STORED DATA
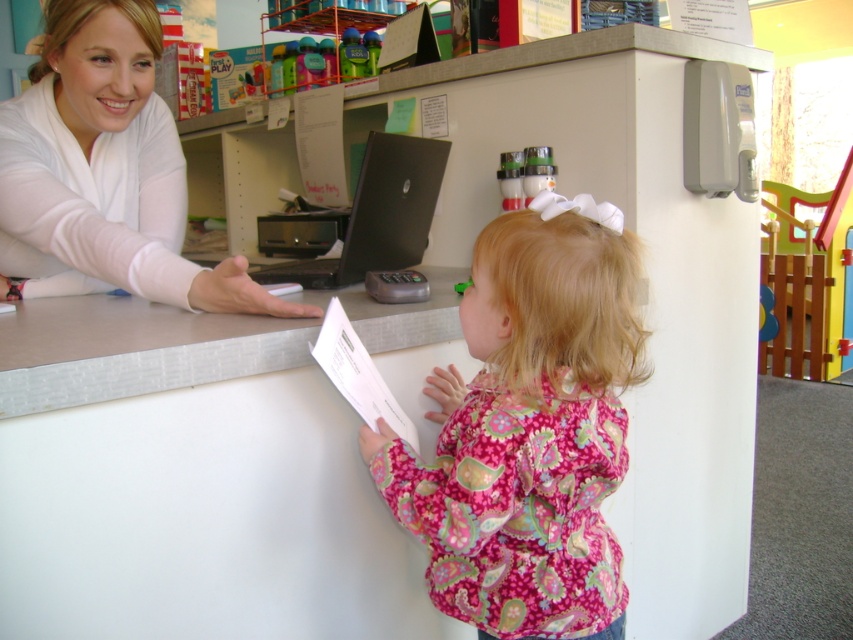
You are standing in the play area and want to place a small toy on the closest surface between the white smooth desk at center and the black matte laptop at center. Which one should you choose?

The white smooth desk at center is closer to the viewer than the black matte laptop at center, so you should place the toy on the white smooth desk at center.

You are an interior designer assessing the layout of this play area. You notice the matte white shirt at upper left and the black matte laptop at center. Which object is taller?

The matte white shirt at upper left is taller than the black matte laptop at center.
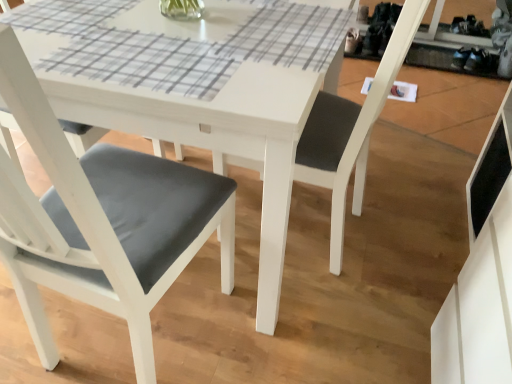
Question: Is matte gray cushion at lower left, which appears as the 2th chair when viewed from the right, in front of or behind matte gray cushion at center, which is the 1th chair from right to left, in the image?

Choices:
 (A) front
 (B) behind

Answer: (A)

Question: Considering the positions of matte gray cushion at lower left, which appears as the 2th chair when viewed from the right, and matte gray cushion at center, the second chair viewed from the left, in the image, is matte gray cushion at lower left, which appears as the 2th chair when viewed from the right, wider or thinner than matte gray cushion at center, the second chair viewed from the left,?

Choices:
 (A) thin
 (B) wide

Answer: (B)

Question: Considering the positions of point (122, 208) and point (325, 175), is point (122, 208) closer or farther from the camera than point (325, 175)?

Choices:
 (A) closer
 (B) farther

Answer: (A)

Question: Visually, is matte gray cushion at center, which is the 1th chair from right to left, positioned to the left or to the right of matte gray cushion at lower left, which appears as the 2th chair when viewed from the right?

Choices:
 (A) right
 (B) left

Answer: (A)

Question: Is matte gray cushion at center, the second chair viewed from the left, taller or shorter than matte gray cushion at lower left, placed as the first chair when sorted from left to right?

Choices:
 (A) tall
 (B) short

Answer: (A)

Question: Is matte gray cushion at center, which is the 1th chair from right to left, in front of or behind matte gray cushion at lower left, which appears as the 2th chair when viewed from the right, in the image?

Choices:
 (A) behind
 (B) front

Answer: (A)

Question: Is point (343, 112) positioned closer to the camera than point (81, 281)?

Choices:
 (A) farther
 (B) closer

Answer: (A)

EXERCISE
Please write out all of the material above word for word, but leave the pictures out.

TASK RESPONSE
You are standing in the play area and want to place a small toy on the closest surface between the white smooth desk at center and the black matte laptop at center. Which one should you choose?

The white smooth desk at center is closer to the viewer than the black matte laptop at center, so you should place the toy on the white smooth desk at center.

You are an interior designer assessing the layout of this play area. You notice the matte white shirt at upper left and the black matte laptop at center. Which object is taller?

The matte white shirt at upper left is taller than the black matte laptop at center.
Question: Is matte gray cushion at lower left, which appears as the 2th chair when viewed from the right, in front of or behind matte gray cushion at center, which is the 1th chair from right to left, in the image?

Choices:
 (A) front
 (B) behind

Answer: (A)

Question: Considering the positions of matte gray cushion at lower left, which appears as the 2th chair when viewed from the right, and matte gray cushion at center, the second chair viewed from the left, in the image, is matte gray cushion at lower left, which appears as the 2th chair when viewed from the right, wider or thinner than matte gray cushion at center, the second chair viewed from the left,?

Choices:
 (A) thin
 (B) wide

Answer: (B)

Question: Considering the positions of point (122, 208) and point (325, 175), is point (122, 208) closer or farther from the camera than point (325, 175)?

Choices:
 (A) closer
 (B) farther

Answer: (A)

Question: Visually, is matte gray cushion at center, which is the 1th chair from right to left, positioned to the left or to the right of matte gray cushion at lower left, which appears as the 2th chair when viewed from the right?

Choices:
 (A) right
 (B) left

Answer: (A)

Question: Is matte gray cushion at center, the second chair viewed from the left, taller or shorter than matte gray cushion at lower left, placed as the first chair when sorted from left to right?

Choices:
 (A) tall
 (B) short

Answer: (A)

Question: Is matte gray cushion at center, which is the 1th chair from right to left, in front of or behind matte gray cushion at lower left, which appears as the 2th chair when viewed from the right, in the image?

Choices:
 (A) behind
 (B) front

Answer: (A)

Question: Is point (343, 112) positioned closer to the camera than point (81, 281)?

Choices:
 (A) farther
 (B) closer

Answer: (A)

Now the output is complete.